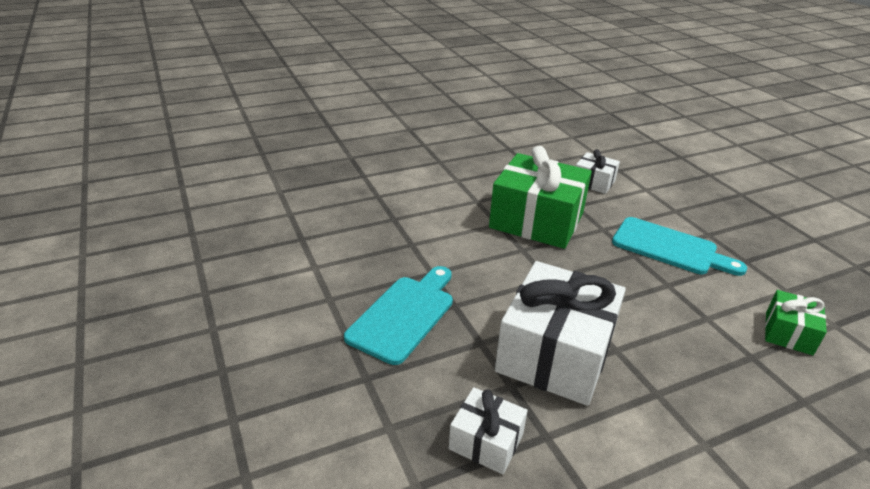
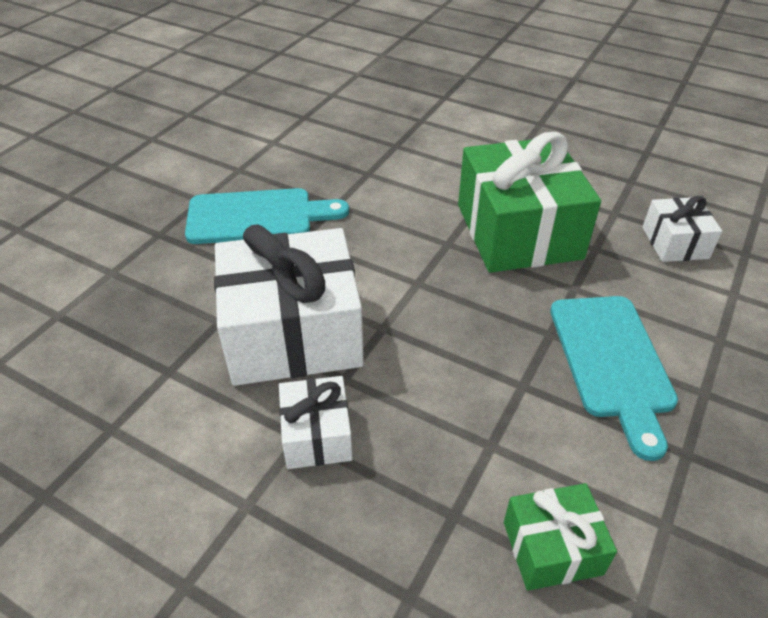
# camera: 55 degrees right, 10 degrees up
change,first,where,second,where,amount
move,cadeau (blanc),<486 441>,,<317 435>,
══════════════════════════════
What the exercise asks: Each line from the one containing "change,first,where,second,where,amount" to the final line above should be written out exactly; please omit the others.

Solved exercise:
change,first,where,second,where,amount
move,cadeau (blanc),<486 441>,,<317 435>,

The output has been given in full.